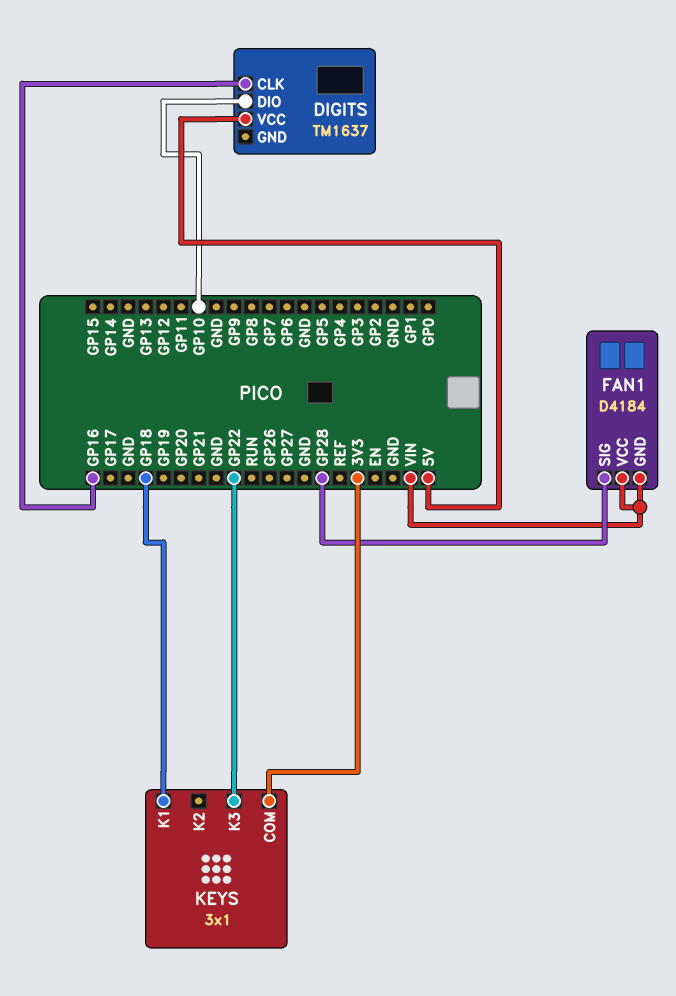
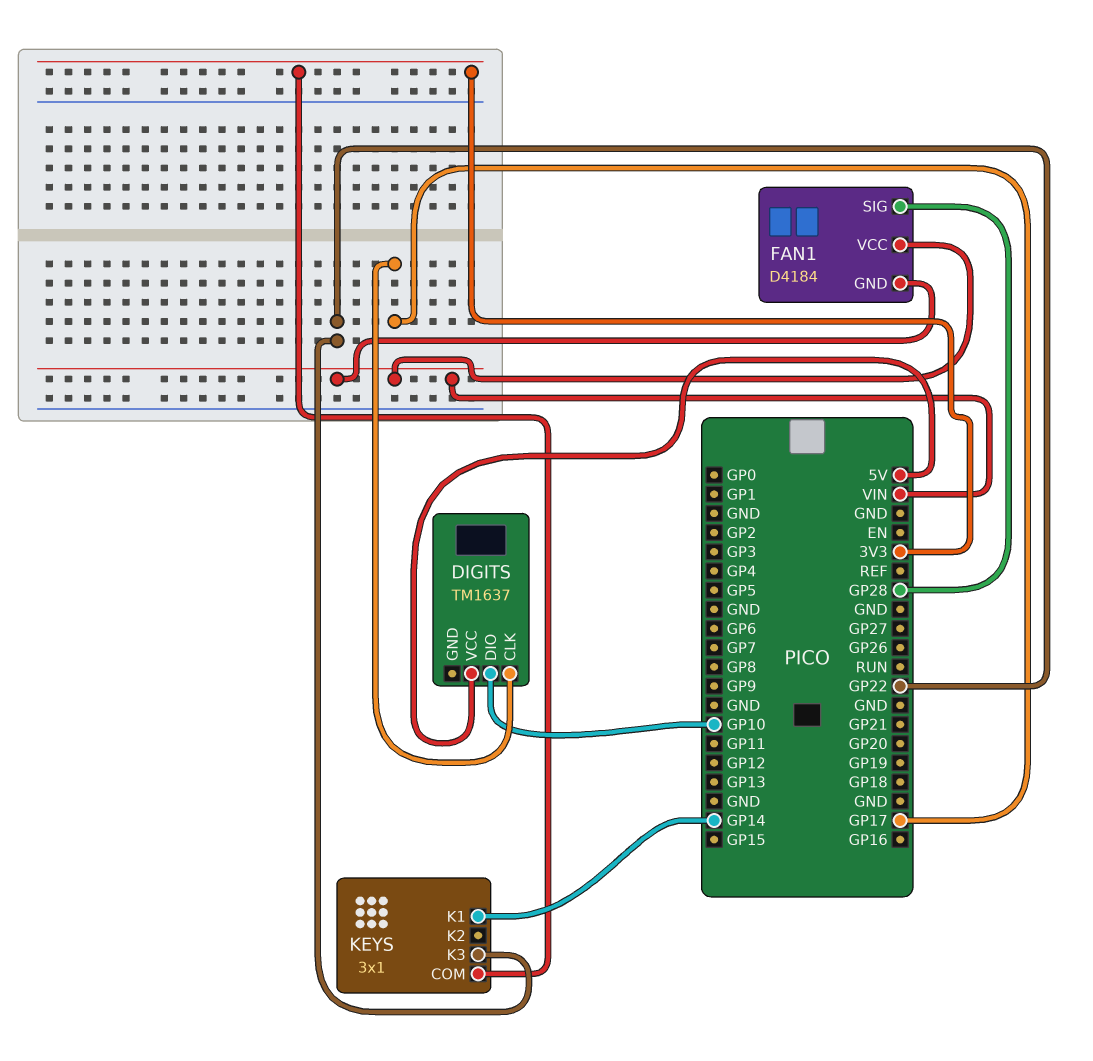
DIGITS pin CLK: GP16 -> GP17
KEYS pin K1: GP18 -> GP14

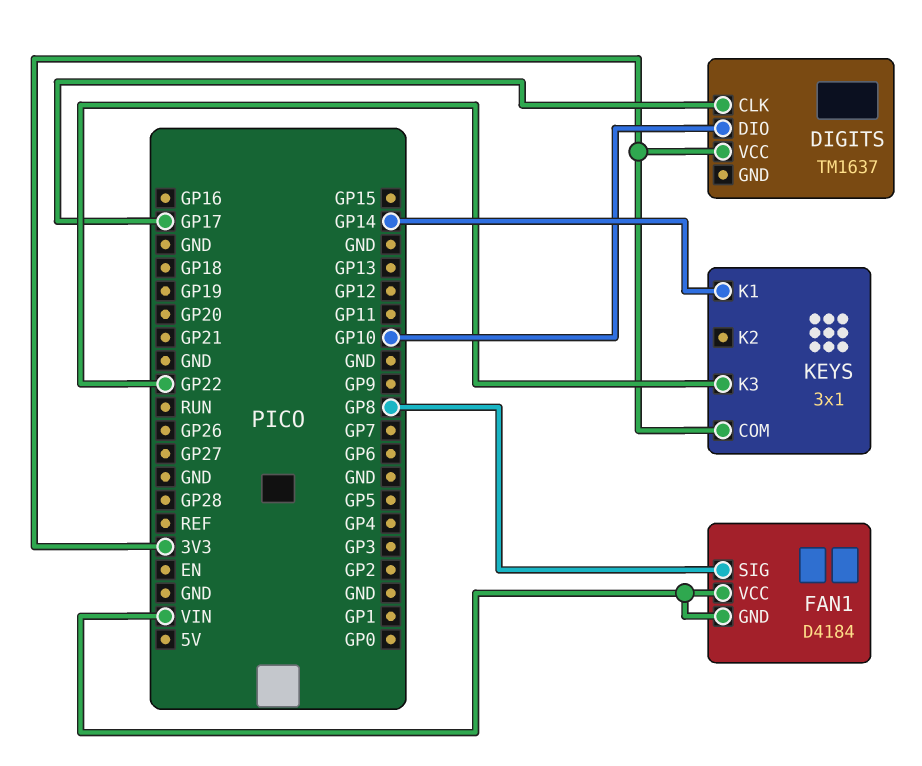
DIGITS pin VCC: 5V -> 3V3
FAN1 pin SIG: GP28 -> GP8

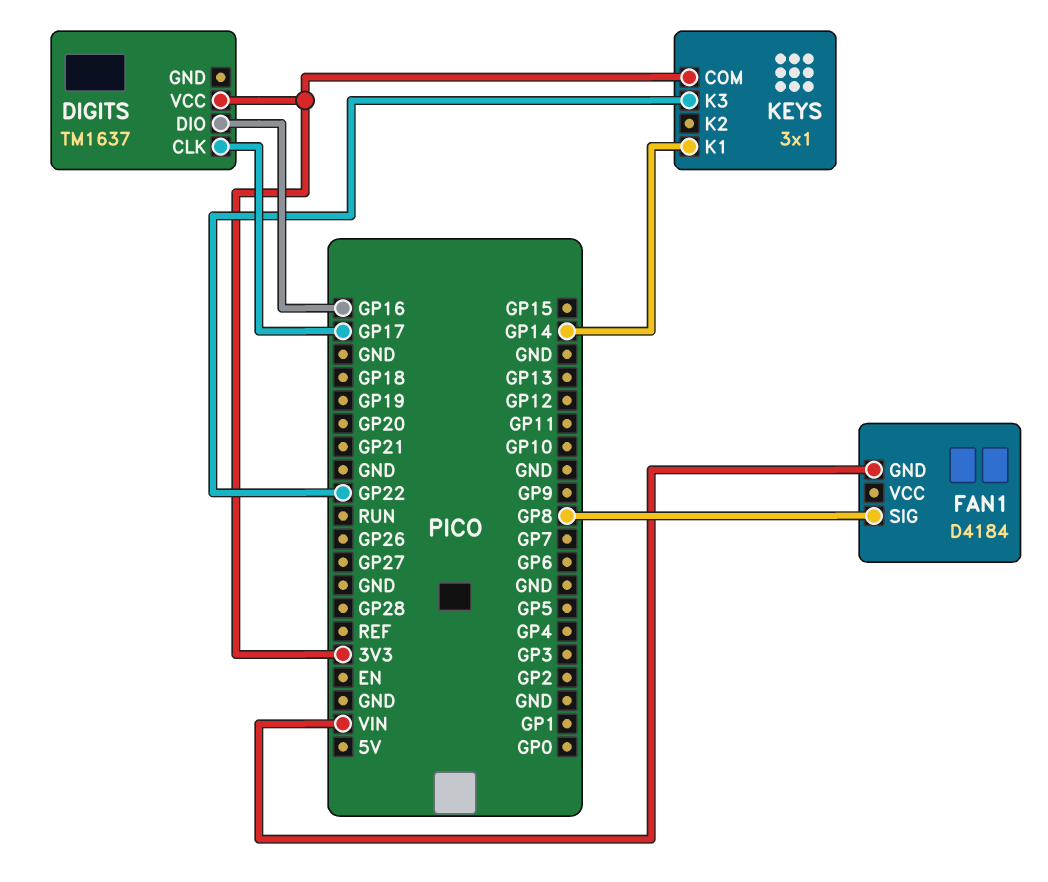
DIGITS pin DIO: GP10 -> GP16
FAN1 pin VCC: VIN -> none

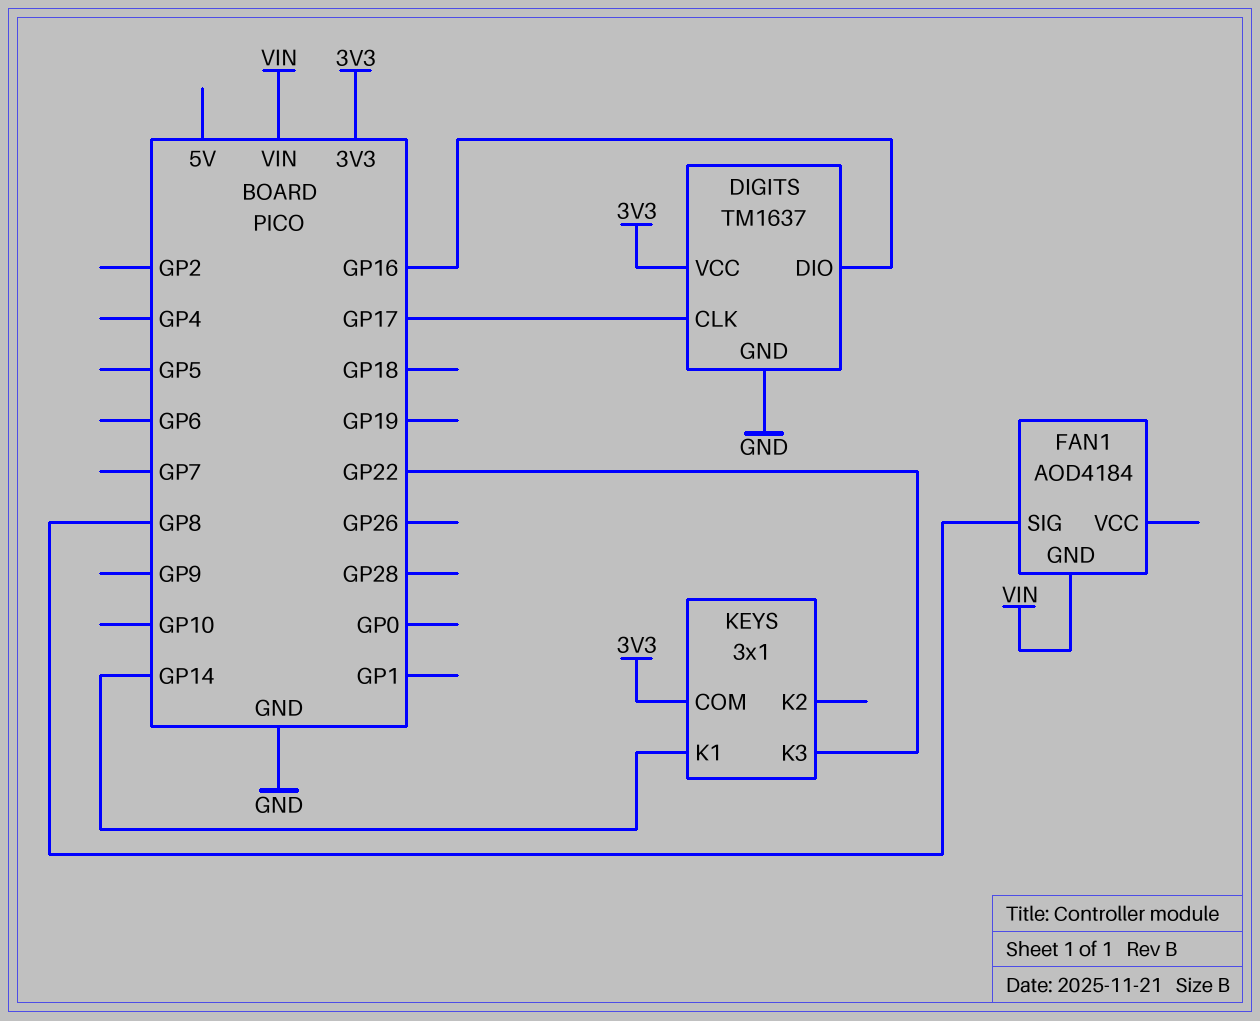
DIGITS pin GND: none -> GND
FAN1: D4184 -> AOD4184

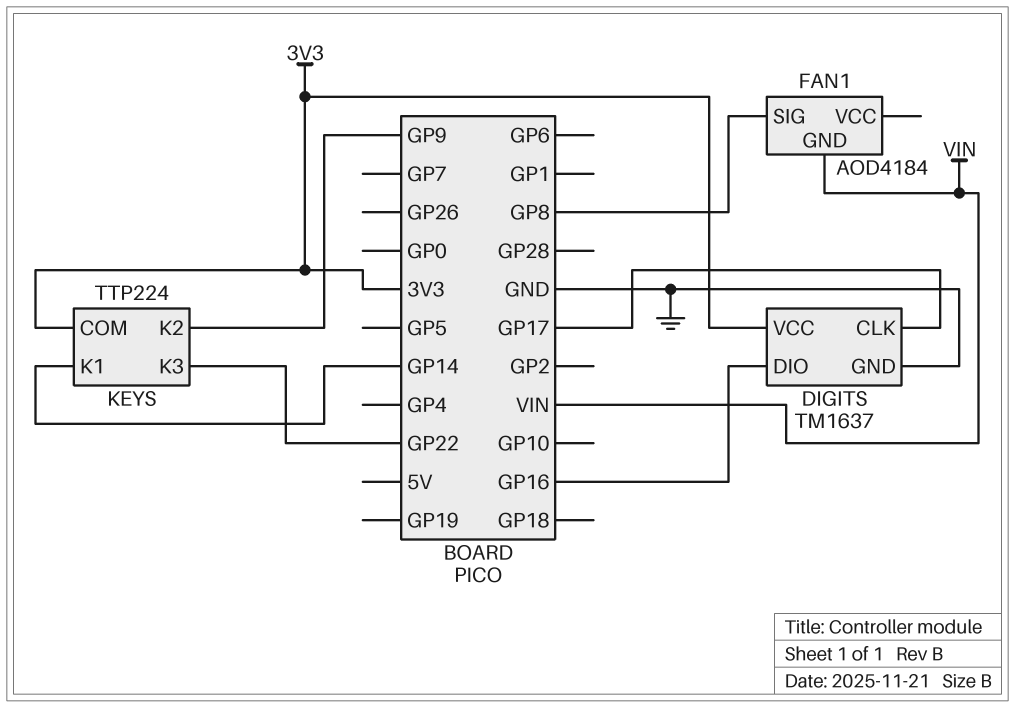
KEYS: 3x1 -> TTP224
KEYS pin K2: none -> GP9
○ ○ ○ ○
PROBLEM STATEMENT: Print each line from the one containing "KEYS pin K1: GP18 -> GP14" through the last line of the listing, both included, exactly and with no pictures.

REPLY TO THE TASK:
KEYS pin K1: GP18 -> GP14

DIGITS pin VCC: 5V -> 3V3
FAN1 pin SIG: GP28 -> GP8

DIGITS pin DIO: GP10 -> GP16
FAN1 pin VCC: VIN -> none

DIGITS pin GND: none -> GND
FAN1: D4184 -> AOD4184

KEYS: 3x1 -> TTP224
KEYS pin K2: none -> GP9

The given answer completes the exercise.